> _Dataset extract_:

______

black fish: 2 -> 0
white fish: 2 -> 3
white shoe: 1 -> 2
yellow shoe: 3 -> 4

______

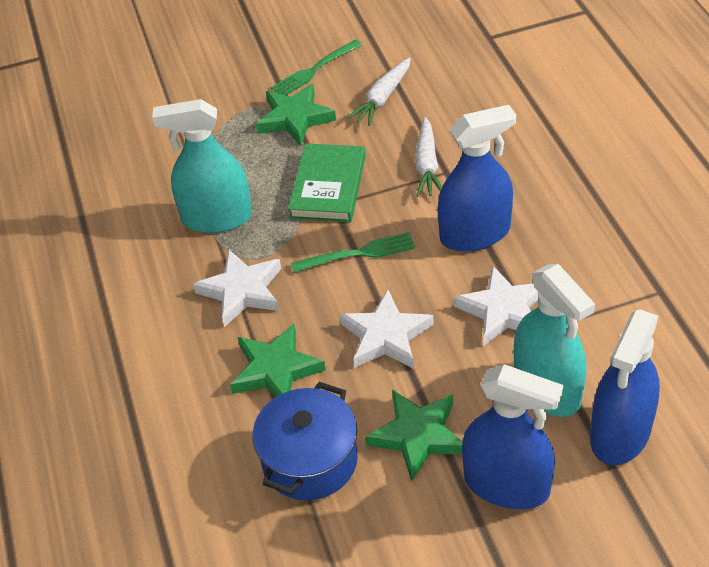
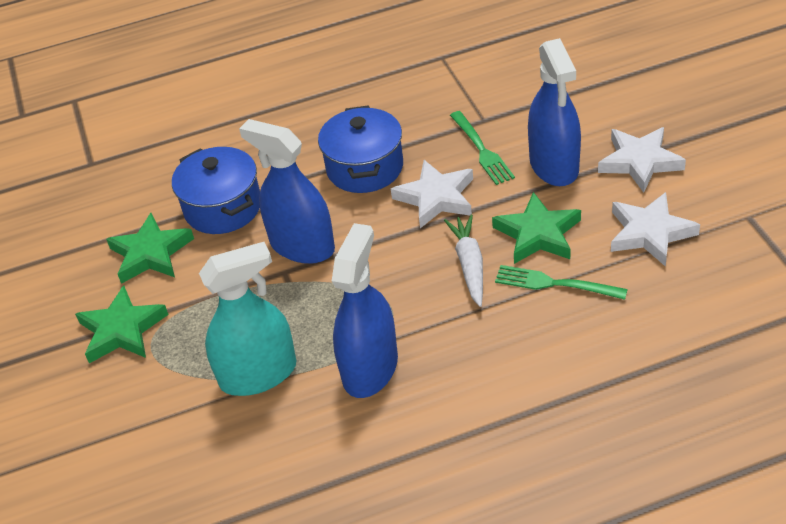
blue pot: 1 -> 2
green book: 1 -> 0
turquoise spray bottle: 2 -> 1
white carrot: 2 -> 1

______

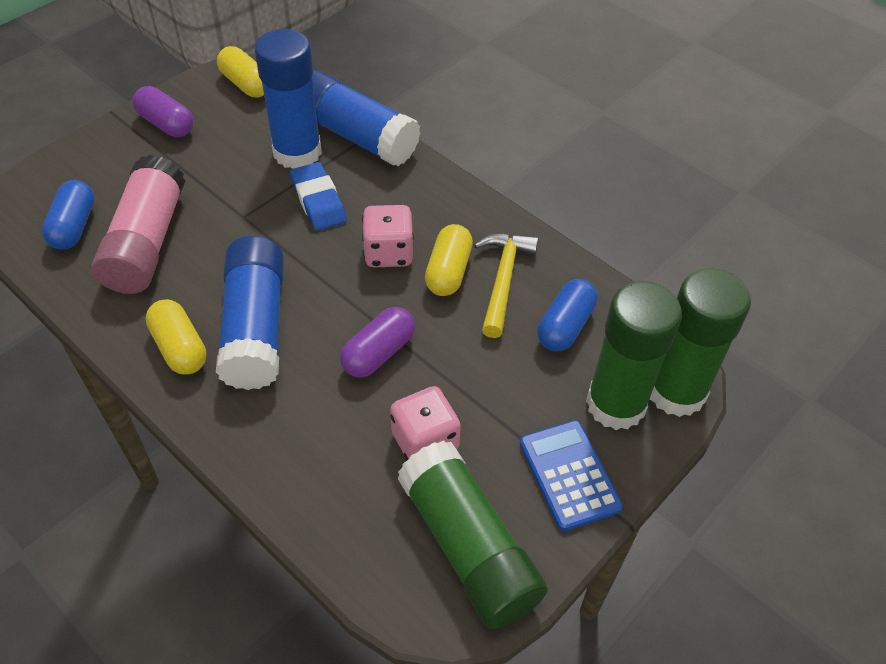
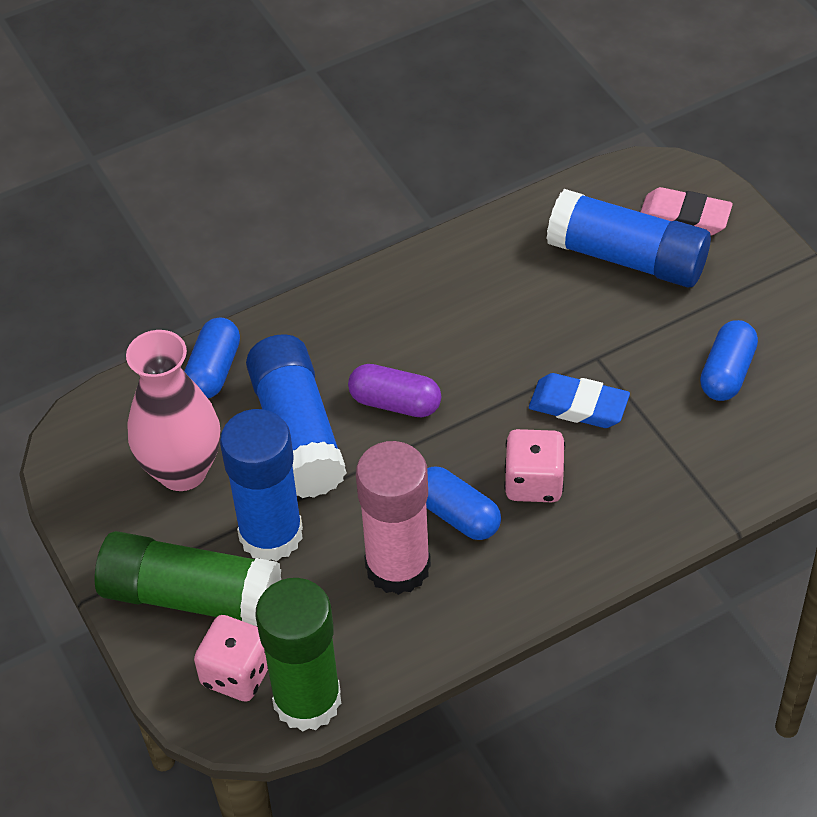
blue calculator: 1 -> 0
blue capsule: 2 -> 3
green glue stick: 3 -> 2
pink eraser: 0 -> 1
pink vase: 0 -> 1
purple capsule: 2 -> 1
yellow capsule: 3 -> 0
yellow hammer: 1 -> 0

______

Write out exactly the lines that fall from the line with "green book: 1 -> 0" to the line with "white carrot: 2 -> 1" in the records above, keeping both ends.

> _Result of the exercise_:
green book: 1 -> 0
turquoise spray bottle: 2 -> 1
white carrot: 2 -> 1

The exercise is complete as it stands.